# EXERCISE AIM
When you reach the line that contains "AUDIO pin RX: D8 -> D7" in the data below, start reproducing lines exactly, and stop after the line that contains "LUX2 pin VCC: none -> 3V3".

# EXERCISE INPUTS
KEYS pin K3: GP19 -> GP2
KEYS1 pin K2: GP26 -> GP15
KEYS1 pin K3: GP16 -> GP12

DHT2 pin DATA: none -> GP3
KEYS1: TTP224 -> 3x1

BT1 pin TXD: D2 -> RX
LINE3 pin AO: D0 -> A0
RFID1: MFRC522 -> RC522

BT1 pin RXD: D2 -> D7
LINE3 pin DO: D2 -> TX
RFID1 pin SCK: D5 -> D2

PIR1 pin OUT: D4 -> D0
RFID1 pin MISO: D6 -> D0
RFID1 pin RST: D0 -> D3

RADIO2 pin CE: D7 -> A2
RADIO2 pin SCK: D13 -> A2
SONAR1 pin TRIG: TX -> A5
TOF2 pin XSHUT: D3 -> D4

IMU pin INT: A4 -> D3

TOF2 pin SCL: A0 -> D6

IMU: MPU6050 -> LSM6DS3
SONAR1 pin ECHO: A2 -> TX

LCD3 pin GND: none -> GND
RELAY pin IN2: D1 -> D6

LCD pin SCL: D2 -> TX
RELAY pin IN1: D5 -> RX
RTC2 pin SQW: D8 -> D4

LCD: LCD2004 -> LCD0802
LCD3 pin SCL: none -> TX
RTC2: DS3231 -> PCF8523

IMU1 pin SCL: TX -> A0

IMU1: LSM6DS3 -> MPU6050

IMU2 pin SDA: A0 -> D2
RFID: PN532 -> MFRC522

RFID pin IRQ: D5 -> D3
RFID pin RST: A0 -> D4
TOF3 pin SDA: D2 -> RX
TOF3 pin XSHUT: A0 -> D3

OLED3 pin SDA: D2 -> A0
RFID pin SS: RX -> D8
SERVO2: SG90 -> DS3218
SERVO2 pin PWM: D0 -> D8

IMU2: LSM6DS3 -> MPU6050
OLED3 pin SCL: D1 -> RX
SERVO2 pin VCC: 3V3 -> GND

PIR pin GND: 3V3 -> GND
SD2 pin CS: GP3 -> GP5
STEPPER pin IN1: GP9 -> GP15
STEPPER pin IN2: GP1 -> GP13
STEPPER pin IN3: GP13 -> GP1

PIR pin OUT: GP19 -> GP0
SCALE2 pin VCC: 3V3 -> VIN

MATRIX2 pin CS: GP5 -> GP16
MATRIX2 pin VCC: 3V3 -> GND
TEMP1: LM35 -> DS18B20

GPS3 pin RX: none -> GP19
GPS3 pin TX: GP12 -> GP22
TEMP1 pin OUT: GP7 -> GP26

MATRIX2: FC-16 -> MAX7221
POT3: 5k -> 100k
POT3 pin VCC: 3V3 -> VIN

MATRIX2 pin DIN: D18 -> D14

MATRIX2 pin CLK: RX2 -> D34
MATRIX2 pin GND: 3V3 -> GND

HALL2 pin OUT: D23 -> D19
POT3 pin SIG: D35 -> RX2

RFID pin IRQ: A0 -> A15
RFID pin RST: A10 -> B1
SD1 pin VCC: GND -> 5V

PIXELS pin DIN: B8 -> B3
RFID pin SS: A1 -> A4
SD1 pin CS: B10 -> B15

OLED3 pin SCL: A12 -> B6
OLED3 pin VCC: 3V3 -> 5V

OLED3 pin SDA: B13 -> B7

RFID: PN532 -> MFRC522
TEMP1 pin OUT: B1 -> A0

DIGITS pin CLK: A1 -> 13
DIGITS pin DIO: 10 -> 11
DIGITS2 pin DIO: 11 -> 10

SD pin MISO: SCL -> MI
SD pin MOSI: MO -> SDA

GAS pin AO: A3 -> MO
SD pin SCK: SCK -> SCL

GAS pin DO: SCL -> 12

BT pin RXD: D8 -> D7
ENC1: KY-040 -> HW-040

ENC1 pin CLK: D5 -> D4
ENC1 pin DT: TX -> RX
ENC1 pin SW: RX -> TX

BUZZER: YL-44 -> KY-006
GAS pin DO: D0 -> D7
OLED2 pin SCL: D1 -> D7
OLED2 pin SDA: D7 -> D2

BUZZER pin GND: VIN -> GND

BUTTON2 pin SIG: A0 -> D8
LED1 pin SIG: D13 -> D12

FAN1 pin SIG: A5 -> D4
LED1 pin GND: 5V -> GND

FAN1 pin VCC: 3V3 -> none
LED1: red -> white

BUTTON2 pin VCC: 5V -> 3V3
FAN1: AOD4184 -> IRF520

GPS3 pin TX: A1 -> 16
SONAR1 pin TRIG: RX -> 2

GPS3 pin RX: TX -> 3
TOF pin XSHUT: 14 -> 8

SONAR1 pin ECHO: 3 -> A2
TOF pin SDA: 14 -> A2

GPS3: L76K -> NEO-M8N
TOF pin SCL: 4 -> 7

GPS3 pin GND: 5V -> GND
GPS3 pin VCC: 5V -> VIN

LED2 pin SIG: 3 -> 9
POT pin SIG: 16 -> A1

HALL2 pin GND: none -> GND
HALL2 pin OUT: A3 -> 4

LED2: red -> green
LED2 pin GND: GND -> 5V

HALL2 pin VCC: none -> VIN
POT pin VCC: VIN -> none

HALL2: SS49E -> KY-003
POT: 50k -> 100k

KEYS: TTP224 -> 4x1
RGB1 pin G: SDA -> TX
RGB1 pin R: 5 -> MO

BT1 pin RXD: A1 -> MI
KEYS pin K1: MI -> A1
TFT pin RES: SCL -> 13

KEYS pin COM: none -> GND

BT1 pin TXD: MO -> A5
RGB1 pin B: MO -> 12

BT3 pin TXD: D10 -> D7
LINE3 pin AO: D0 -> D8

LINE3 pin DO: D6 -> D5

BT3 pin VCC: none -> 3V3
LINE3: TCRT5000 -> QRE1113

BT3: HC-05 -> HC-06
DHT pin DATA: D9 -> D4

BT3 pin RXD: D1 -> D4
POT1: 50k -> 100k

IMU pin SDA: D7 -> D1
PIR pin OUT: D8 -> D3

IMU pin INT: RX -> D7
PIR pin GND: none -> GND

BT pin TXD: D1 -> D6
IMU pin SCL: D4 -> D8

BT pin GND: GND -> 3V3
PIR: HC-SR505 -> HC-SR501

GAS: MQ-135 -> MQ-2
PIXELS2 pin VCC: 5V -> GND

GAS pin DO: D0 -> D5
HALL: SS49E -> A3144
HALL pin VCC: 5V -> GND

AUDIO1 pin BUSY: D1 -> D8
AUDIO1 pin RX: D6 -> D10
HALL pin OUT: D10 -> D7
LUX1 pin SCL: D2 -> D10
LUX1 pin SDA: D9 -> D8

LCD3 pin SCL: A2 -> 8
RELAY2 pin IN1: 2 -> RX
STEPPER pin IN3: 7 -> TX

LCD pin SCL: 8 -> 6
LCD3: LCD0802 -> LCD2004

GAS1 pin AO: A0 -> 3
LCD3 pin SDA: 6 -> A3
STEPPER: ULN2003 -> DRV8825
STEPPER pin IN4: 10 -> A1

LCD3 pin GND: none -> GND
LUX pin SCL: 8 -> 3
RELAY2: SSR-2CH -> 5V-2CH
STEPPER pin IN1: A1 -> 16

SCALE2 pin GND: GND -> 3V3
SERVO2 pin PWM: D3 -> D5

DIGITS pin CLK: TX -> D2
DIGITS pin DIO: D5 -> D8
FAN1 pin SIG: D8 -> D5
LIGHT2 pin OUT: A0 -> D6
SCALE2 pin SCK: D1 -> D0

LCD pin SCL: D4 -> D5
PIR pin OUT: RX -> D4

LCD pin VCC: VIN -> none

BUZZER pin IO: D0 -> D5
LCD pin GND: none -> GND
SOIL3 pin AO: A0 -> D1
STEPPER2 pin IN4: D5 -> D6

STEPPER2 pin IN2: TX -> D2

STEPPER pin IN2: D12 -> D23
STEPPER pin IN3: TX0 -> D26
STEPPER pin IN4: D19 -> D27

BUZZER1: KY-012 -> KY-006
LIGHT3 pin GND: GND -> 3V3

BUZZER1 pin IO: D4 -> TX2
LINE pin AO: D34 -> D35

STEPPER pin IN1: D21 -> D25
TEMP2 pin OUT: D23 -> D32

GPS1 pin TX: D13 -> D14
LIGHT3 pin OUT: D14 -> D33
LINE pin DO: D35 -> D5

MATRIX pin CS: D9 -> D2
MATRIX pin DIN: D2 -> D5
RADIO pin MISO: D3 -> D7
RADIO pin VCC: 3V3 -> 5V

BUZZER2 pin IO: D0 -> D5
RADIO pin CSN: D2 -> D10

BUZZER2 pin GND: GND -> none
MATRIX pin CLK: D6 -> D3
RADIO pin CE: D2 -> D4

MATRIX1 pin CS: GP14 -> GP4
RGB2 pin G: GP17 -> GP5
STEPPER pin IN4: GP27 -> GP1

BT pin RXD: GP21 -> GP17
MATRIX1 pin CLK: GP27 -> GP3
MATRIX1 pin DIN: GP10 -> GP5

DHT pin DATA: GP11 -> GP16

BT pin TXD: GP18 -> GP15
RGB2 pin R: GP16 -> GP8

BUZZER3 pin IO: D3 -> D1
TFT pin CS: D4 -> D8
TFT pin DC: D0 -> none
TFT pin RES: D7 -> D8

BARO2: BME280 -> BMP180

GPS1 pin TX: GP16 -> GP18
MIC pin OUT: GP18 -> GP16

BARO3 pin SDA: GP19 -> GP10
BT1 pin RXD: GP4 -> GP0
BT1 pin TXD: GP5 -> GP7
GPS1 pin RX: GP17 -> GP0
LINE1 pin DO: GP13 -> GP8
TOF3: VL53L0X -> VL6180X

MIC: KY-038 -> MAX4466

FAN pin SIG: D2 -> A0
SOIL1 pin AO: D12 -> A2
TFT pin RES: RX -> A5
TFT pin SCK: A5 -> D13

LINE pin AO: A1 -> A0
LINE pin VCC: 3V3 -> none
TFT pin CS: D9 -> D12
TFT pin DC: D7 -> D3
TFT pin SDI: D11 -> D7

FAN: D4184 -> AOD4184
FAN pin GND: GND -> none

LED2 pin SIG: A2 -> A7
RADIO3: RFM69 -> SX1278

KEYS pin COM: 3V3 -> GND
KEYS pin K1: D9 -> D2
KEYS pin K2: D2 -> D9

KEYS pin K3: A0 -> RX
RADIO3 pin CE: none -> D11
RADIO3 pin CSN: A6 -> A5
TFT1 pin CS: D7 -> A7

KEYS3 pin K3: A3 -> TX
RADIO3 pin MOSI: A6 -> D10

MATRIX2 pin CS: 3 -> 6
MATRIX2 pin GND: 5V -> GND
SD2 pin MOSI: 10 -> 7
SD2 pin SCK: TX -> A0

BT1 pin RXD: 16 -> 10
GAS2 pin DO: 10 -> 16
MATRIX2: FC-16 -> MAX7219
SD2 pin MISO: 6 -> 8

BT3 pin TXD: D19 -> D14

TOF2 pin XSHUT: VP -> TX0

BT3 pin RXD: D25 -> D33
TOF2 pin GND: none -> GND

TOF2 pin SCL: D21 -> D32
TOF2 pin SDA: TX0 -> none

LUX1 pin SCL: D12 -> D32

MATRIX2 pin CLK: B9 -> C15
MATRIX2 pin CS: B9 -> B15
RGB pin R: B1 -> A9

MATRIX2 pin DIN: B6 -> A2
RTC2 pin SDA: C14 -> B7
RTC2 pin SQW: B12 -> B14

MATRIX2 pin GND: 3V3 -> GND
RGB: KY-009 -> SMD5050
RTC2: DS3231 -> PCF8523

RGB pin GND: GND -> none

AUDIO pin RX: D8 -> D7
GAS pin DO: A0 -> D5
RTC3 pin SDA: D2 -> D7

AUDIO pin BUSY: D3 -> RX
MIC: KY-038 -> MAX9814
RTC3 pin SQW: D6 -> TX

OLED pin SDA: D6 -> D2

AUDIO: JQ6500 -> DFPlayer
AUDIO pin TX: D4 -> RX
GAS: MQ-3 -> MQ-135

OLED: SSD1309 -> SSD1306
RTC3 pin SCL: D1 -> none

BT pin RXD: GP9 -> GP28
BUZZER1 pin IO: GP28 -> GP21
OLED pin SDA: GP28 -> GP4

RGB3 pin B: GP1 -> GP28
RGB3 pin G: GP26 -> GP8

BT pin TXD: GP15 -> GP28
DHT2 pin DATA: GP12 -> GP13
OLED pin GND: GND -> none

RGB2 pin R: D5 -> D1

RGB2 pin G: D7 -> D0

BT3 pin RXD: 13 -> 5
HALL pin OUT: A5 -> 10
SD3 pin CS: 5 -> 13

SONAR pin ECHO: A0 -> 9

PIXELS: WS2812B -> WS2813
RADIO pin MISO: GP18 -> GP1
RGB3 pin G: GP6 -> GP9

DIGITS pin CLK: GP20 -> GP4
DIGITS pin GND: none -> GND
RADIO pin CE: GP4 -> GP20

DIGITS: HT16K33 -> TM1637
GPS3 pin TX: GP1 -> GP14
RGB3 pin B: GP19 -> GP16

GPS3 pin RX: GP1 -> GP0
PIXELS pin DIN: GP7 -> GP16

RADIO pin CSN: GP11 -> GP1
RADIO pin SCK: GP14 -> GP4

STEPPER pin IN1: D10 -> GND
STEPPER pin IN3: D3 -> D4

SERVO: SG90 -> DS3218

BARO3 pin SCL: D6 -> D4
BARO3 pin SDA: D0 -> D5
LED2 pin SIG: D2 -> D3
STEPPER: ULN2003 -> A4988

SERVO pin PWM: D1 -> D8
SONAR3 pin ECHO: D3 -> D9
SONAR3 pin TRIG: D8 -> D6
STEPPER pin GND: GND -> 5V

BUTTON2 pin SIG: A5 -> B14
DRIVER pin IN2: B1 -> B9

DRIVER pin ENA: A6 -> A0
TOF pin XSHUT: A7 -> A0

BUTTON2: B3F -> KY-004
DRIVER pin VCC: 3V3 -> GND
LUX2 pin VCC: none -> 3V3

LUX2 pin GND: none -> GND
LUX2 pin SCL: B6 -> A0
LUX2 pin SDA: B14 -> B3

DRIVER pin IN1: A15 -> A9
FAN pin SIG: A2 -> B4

# SOLUTION
AUDIO pin RX: D8 -> D7
GAS pin DO: A0 -> D5
RTC3 pin SDA: D2 -> D7

AUDIO pin BUSY: D3 -> RX
MIC: KY-038 -> MAX9814
RTC3 pin SQW: D6 -> TX

OLED pin SDA: D6 -> D2

AUDIO: JQ6500 -> DFPlayer
AUDIO pin TX: D4 -> RX
GAS: MQ-3 -> MQ-135

OLED: SSD1309 -> SSD1306
RTC3 pin SCL: D1 -> none

BT pin RXD: GP9 -> GP28
BUZZER1 pin IO: GP28 -> GP21
OLED pin SDA: GP28 -> GP4

RGB3 pin B: GP1 -> GP28
RGB3 pin G: GP26 -> GP8

BT pin TXD: GP15 -> GP28
DHT2 pin DATA: GP12 -> GP13
OLED pin GND: GND -> none

RGB2 pin R: D5 -> D1

RGB2 pin G: D7 -> D0

BT3 pin RXD: 13 -> 5
HALL pin OUT: A5 -> 10
SD3 pin CS: 5 -> 13

SONAR pin ECHO: A0 -> 9

PIXELS: WS2812B -> WS2813
RADIO pin MISO: GP18 -> GP1
RGB3 pin G: GP6 -> GP9

DIGITS pin CLK: GP20 -> GP4
DIGITS pin GND: none -> GND
RADIO pin CE: GP4 -> GP20

DIGITS: HT16K33 -> TM1637
GPS3 pin TX: GP1 -> GP14
RGB3 pin B: GP19 -> GP16

GPS3 pin RX: GP1 -> GP0
PIXELS pin DIN: GP7 -> GP16

RADIO pin CSN: GP11 -> GP1
RADIO pin SCK: GP14 -> GP4

STEPPER pin IN1: D10 -> GND
STEPPER pin IN3: D3 -> D4

SERVO: SG90 -> DS3218

BARO3 pin SCL: D6 -> D4
BARO3 pin SDA: D0 -> D5
LED2 pin SIG: D2 -> D3
STEPPER: ULN2003 -> A4988

SERVO pin PWM: D1 -> D8
SONAR3 pin ECHO: D3 -> D9
SONAR3 pin TRIG: D8 -> D6
STEPPER pin GND: GND -> 5V

BUTTON2 pin SIG: A5 -> B14
DRIVER pin IN2: B1 -> B9

DRIVER pin ENA: A6 -> A0
TOF pin XSHUT: A7 -> A0

BUTTON2: B3F -> KY-004
DRIVER pin VCC: 3V3 -> GND
LUX2 pin VCC: none -> 3V3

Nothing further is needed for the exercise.